• **Image change detection data**:

·····

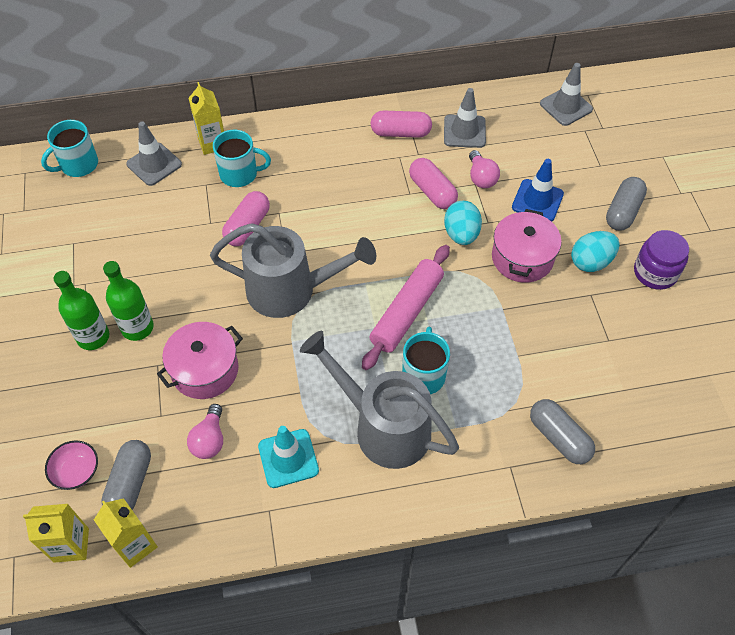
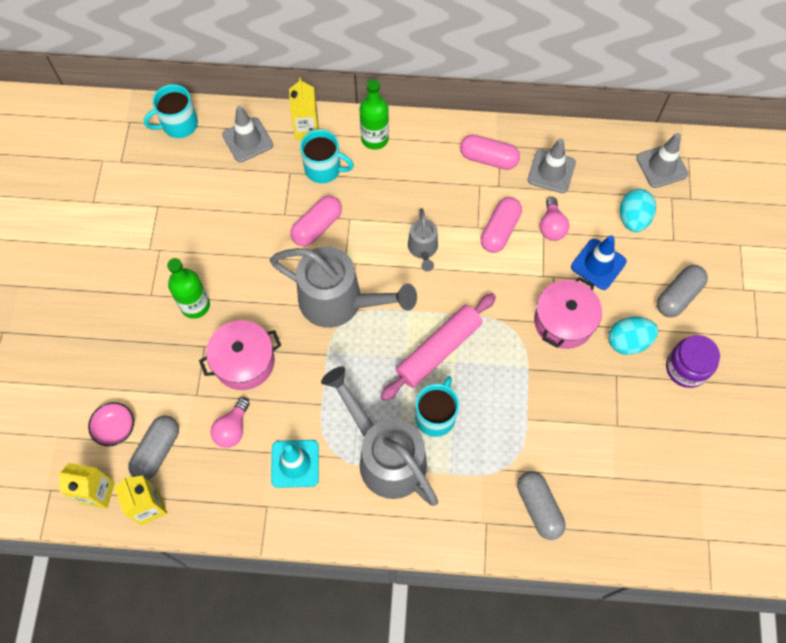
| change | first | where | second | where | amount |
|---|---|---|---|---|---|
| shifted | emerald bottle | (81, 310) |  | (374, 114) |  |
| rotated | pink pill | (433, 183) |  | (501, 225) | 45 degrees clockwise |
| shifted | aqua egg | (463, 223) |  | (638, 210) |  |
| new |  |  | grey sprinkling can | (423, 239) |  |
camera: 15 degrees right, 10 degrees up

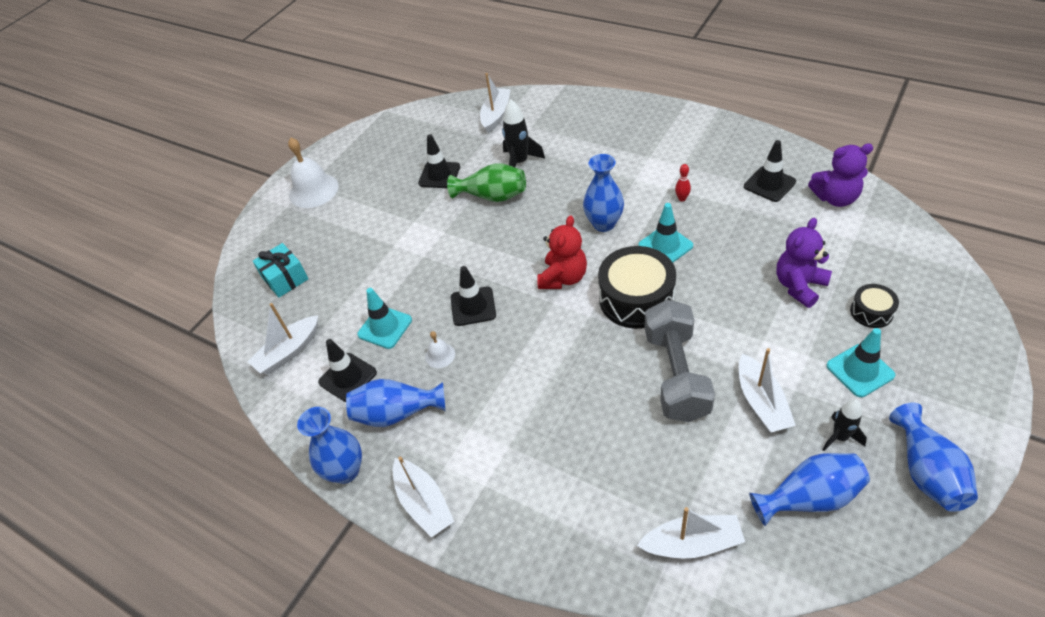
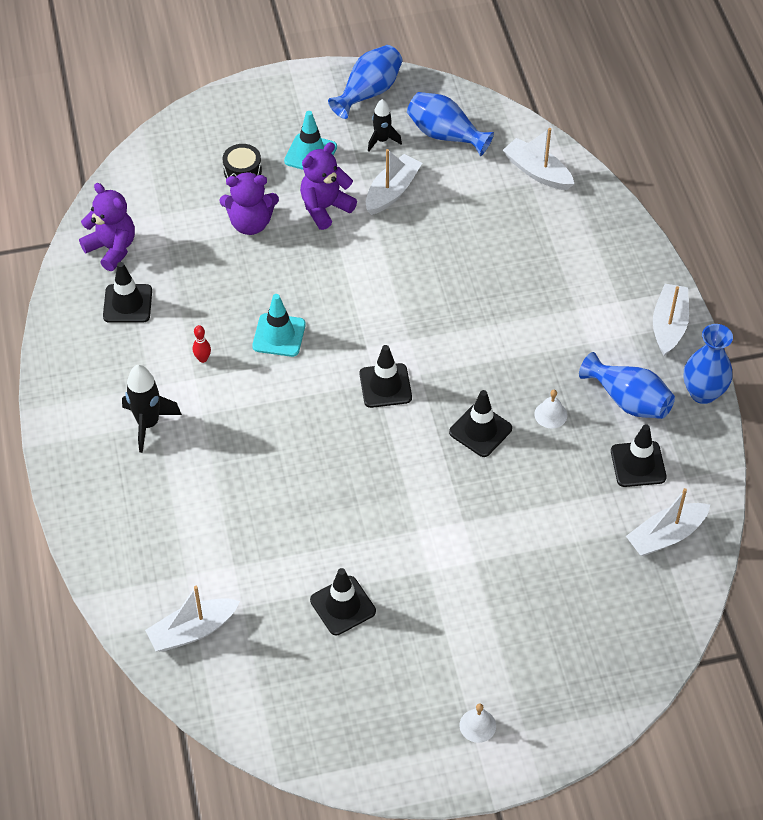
| change | first | where | second | where | amount |
|---|---|---|---|---|---|
| rotated | snow-white boat | (283, 338) |  | (668, 522) | 150 degrees clockwise |
| gone | aqua gift | (280, 270) |  |  |  |
| scaled | snow-white hand bell | (313, 173) |  | (477, 723) | x0.49 |
| gone | aqua safety cone | (384, 318) |  |  |  |
| gone | emerald tall vase | (486, 182) |  |  |  |
| shifted | ebony rocket | (523, 133) |  | (152, 409) |  |
| swapped | scarlet teddy bear | (562, 252) | ebony safety cone | (385, 376) |  |
| gone | blue tall vase | (603, 193) |  |  |  |
| gone | ebony drum | (637, 287) |  |  |  |
| gone | grey dumbbell | (680, 361) |  |  |  |
| new |  |  | violet teddy bear | (328, 186) |  |
camera: 140 degrees left, 5 degrees up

·····

• **Work instructions**:
Every line above should be output exactly, except for the pictures.

• **Problem solution**:
| change | first | where | second | where | amount |
|---|---|---|---|---|---|
| shifted | emerald bottle | (81, 310) |  | (374, 114) |  |
| rotated | pink pill | (433, 183) |  | (501, 225) | 45 degrees clockwise |
| shifted | aqua egg | (463, 223) |  | (638, 210) |  |
| new |  |  | grey sprinkling can | (423, 239) |  |
camera: 15 degrees right, 10 degrees up

| change | first | where | second | where | amount |
|---|---|---|---|---|---|
| rotated | snow-white boat | (283, 338) |  | (668, 522) | 150 degrees clockwise |
| gone | aqua gift | (280, 270) |  |  |  |
| scaled | snow-white hand bell | (313, 173) |  | (477, 723) | x0.49 |
| gone | aqua safety cone | (384, 318) |  |  |  |
| gone | emerald tall vase | (486, 182) |  |  |  |
| shifted | ebony rocket | (523, 133) |  | (152, 409) |  |
| swapped | scarlet teddy bear | (562, 252) | ebony safety cone | (385, 376) |  |
| gone | blue tall vase | (603, 193) |  |  |  |
| gone | ebony drum | (637, 287) |  |  |  |
| gone | grey dumbbell | (680, 361) |  |  |  |
| new |  |  | violet teddy bear | (328, 186) |  |
camera: 140 degrees left, 5 degrees up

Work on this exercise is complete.